*Task directions*: Among the lines below, how many carry the string "capsule"? Reply with a number and nothing else.

*Collected material*:
★ ★ ★ ★

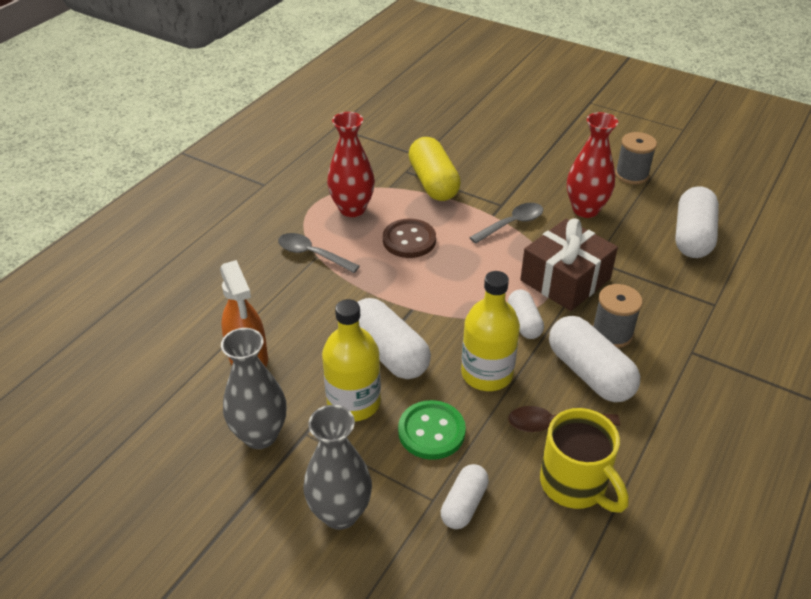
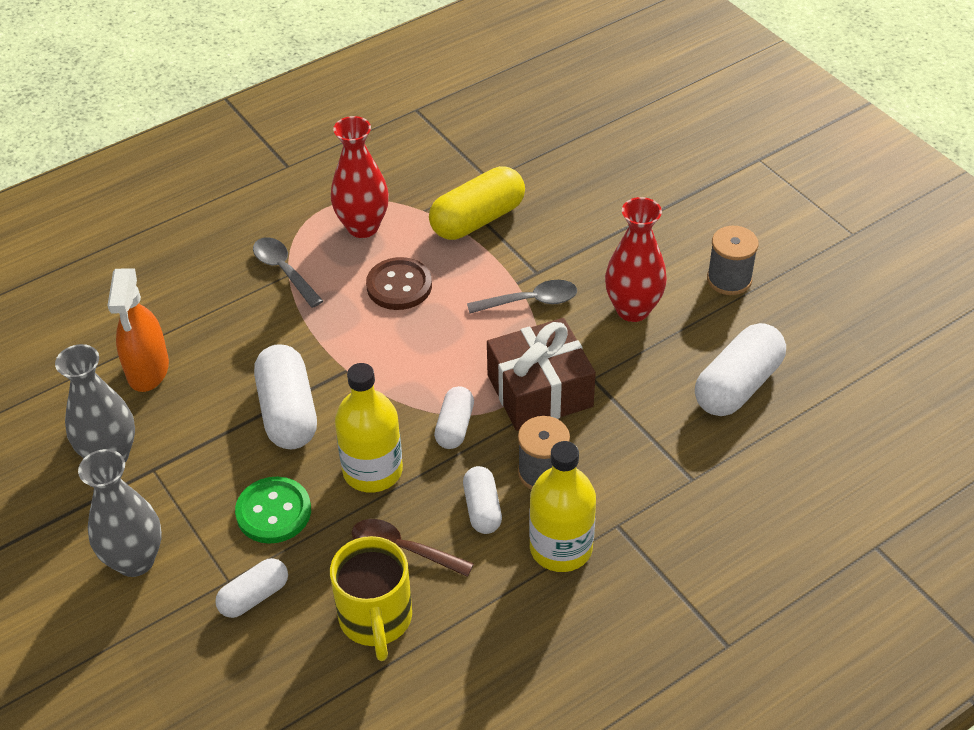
camera: 25 degrees right, 5 degrees up
(353, 402) = (218, 454): yellow bottle -> yellow bottle (561, 548)
(433, 183) = (477, 219): yellow capsule -> yellow capsule turned 45 degrees clockwise
(589, 373) = (482, 509): white capsule -> white capsule, size x0.59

★ ★ ★ ★

*Your solution*: 2